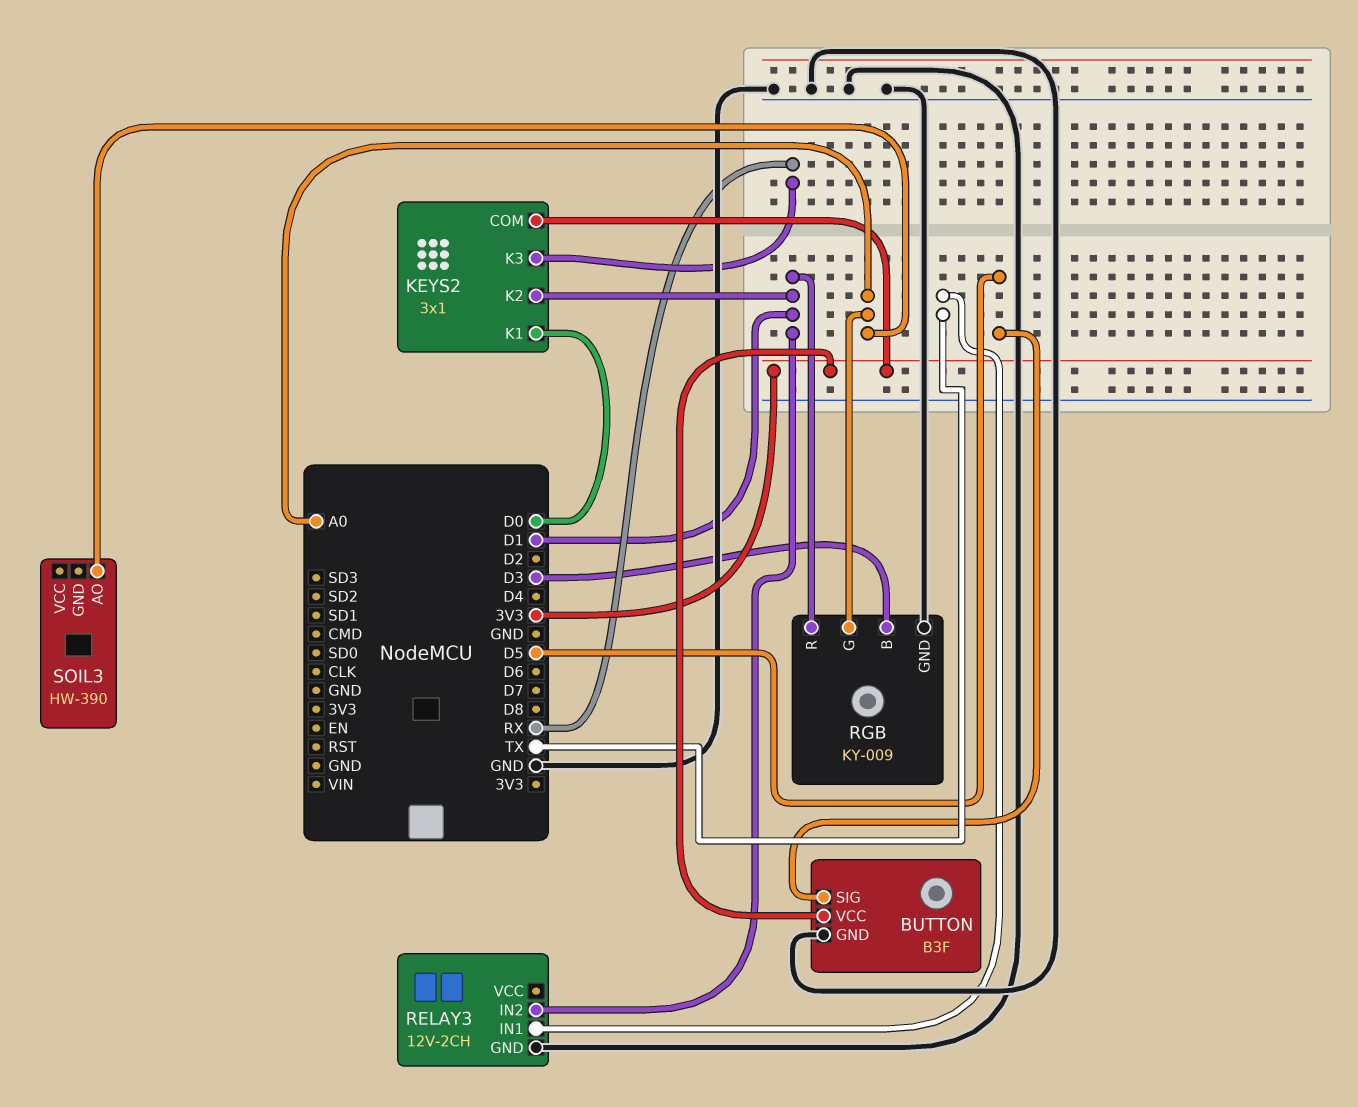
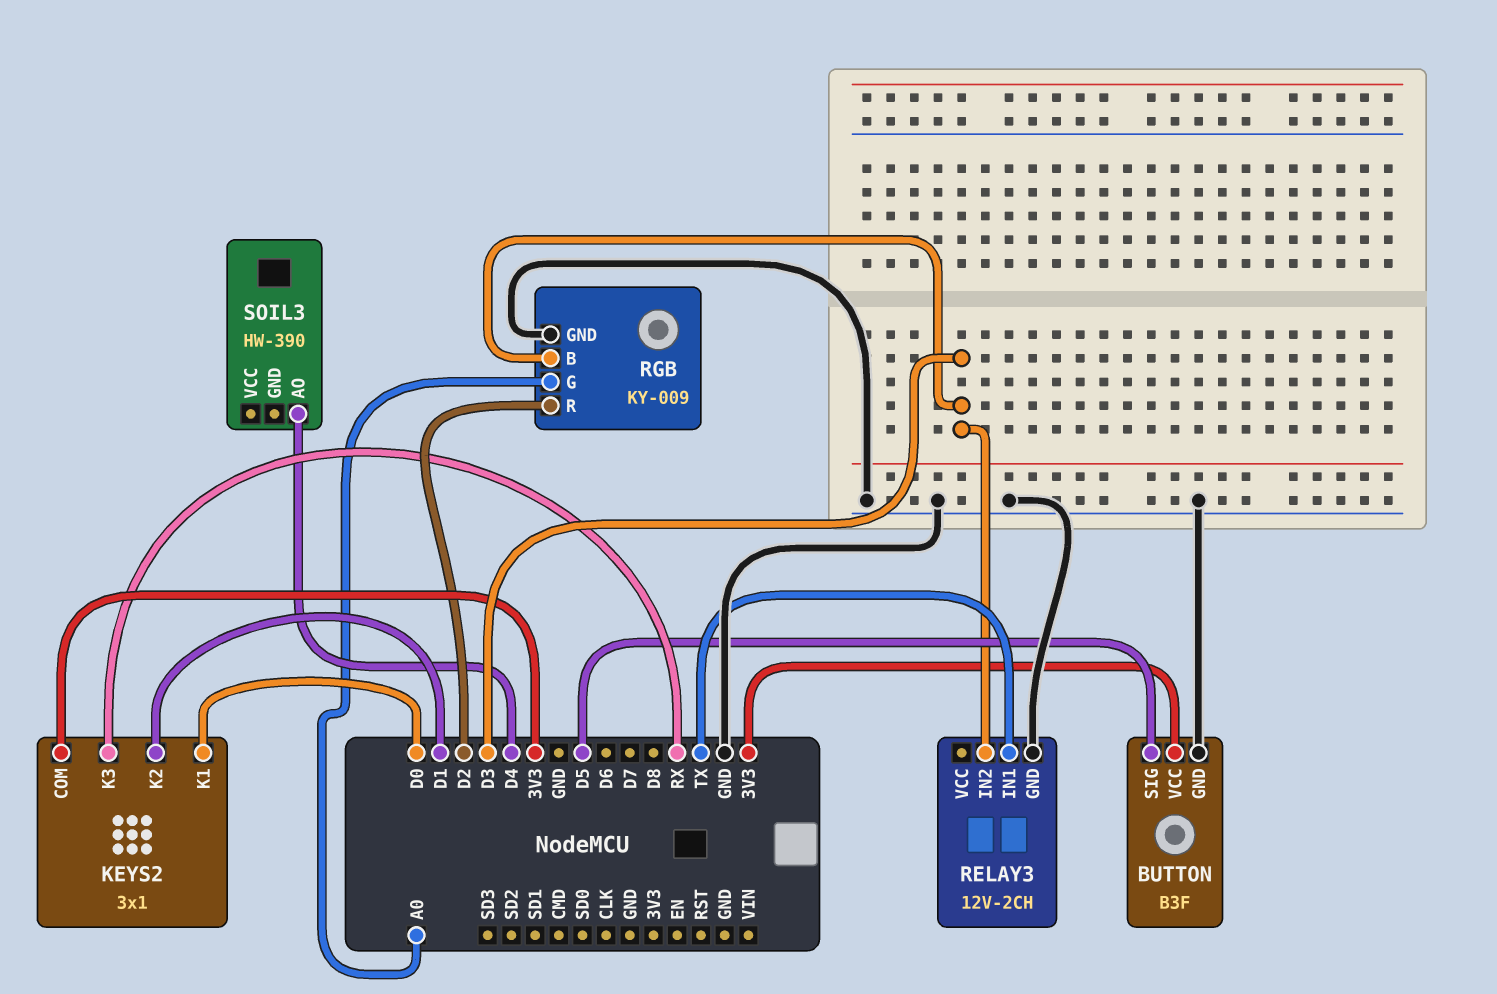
RELAY3 pin IN2: D1 -> D3
RGB pin R: D1 -> D2
SOIL3 pin AO: A0 -> D4

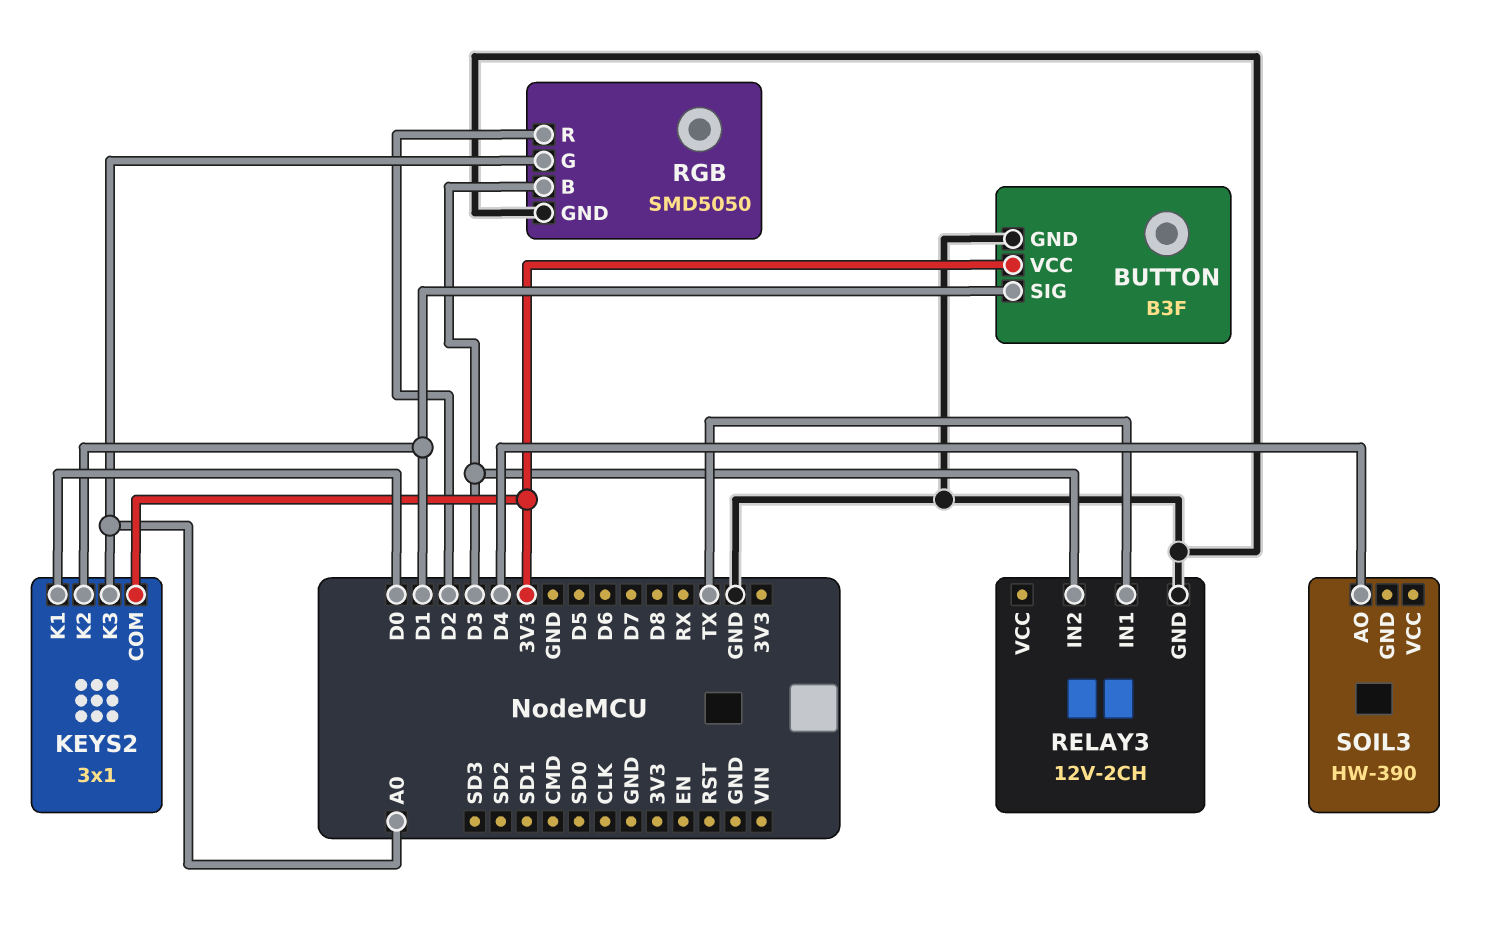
BUTTON pin SIG: D5 -> D1
KEYS2 pin K3: RX -> A0
RGB: KY-009 -> SMD5050

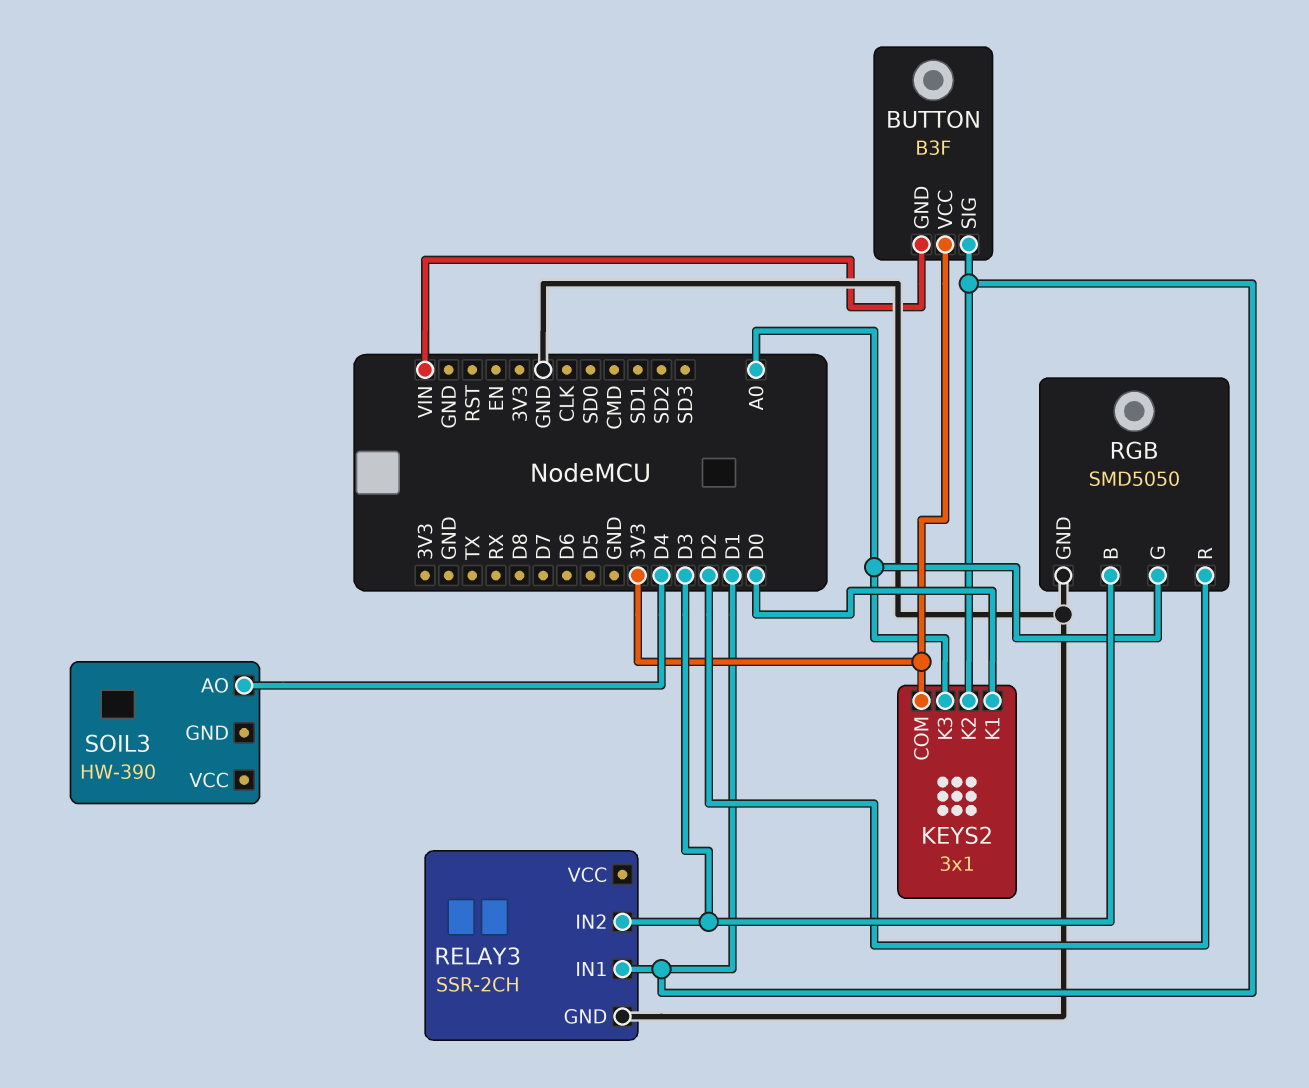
BUTTON pin GND: GND -> VIN
RELAY3: 12V-2CH -> SSR-2CH
RELAY3 pin IN1: TX -> D1

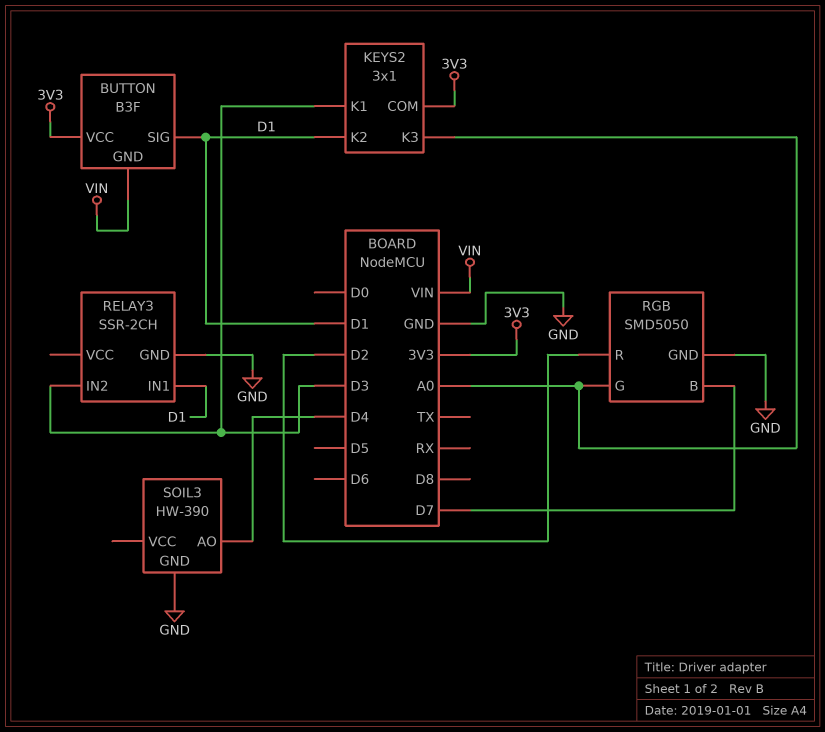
KEYS2 pin K1: D0 -> D3
RGB pin B: D3 -> D7
SOIL3 pin GND: none -> GND

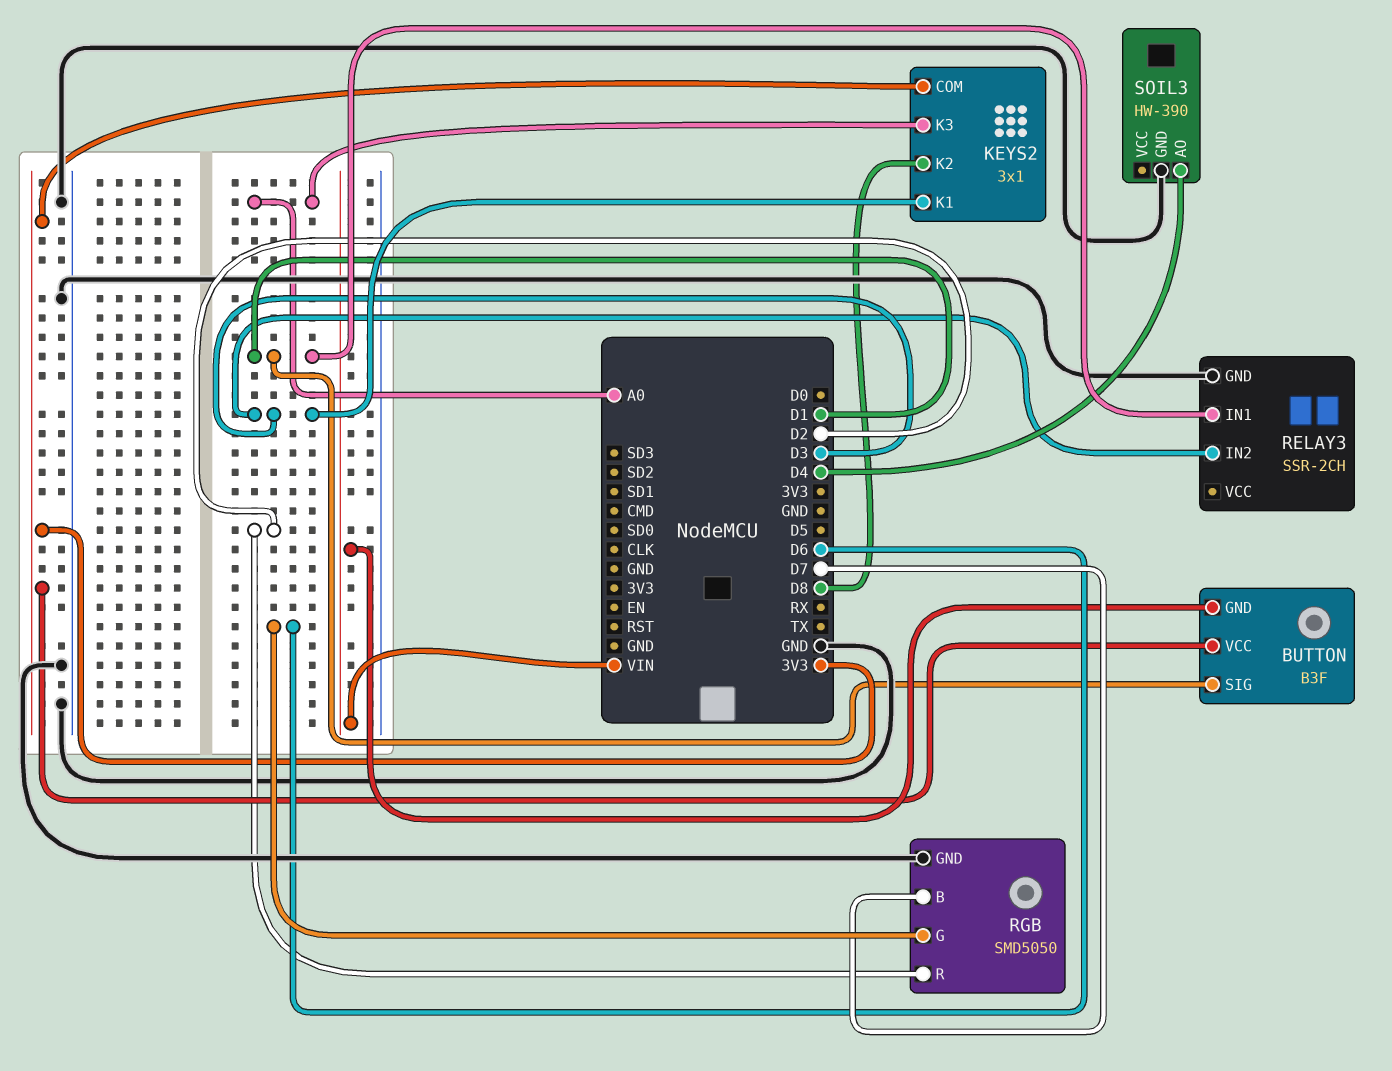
KEYS2 pin K2: D1 -> D8
RGB pin G: A0 -> D6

——————————

EXERCISE OBJECTIVE
Nothing but the lines from the one containing "KEYS2 pin K1: D0 -> D3" through the end of the entries should be written out, exactly and without pictures.

SOLVED EXERCISE
KEYS2 pin K1: D0 -> D3
RGB pin B: D3 -> D7
SOIL3 pin GND: none -> GND

KEYS2 pin K2: D1 -> D8
RGB pin G: A0 -> D6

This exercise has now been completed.